======== MATERIAL PROVIDED

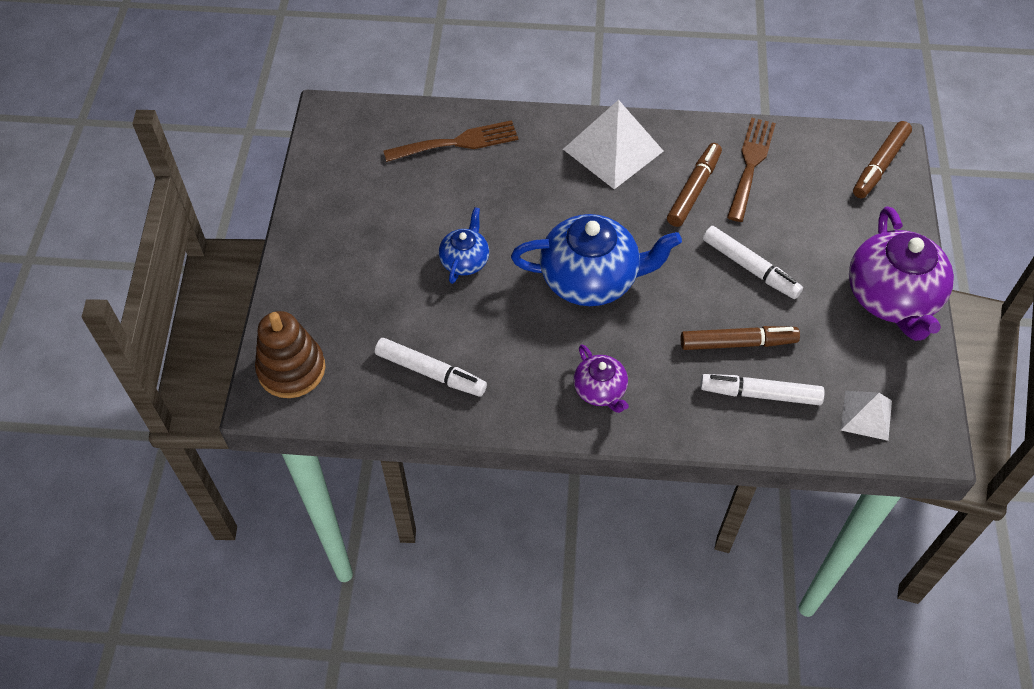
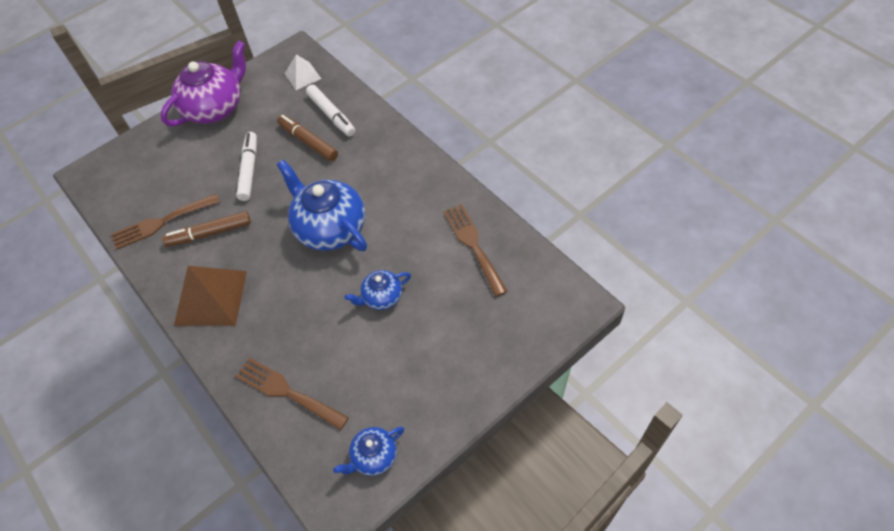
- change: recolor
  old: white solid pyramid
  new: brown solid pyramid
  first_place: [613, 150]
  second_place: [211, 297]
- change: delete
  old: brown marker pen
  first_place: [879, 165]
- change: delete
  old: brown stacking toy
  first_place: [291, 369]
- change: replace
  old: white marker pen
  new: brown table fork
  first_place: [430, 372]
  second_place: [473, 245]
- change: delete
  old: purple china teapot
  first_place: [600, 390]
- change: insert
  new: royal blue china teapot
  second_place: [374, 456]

================

Set out exactly the run of lines that begins at the line holding "first_place: [430, 372]" and ends at the last line of the data.

RESULT -
  first_place: [430, 372]
  second_place: [473, 245]
- change: delete
  old: purple china teapot
  first_place: [600, 390]
- change: insert
  new: royal blue china teapot
  second_place: [374, 456]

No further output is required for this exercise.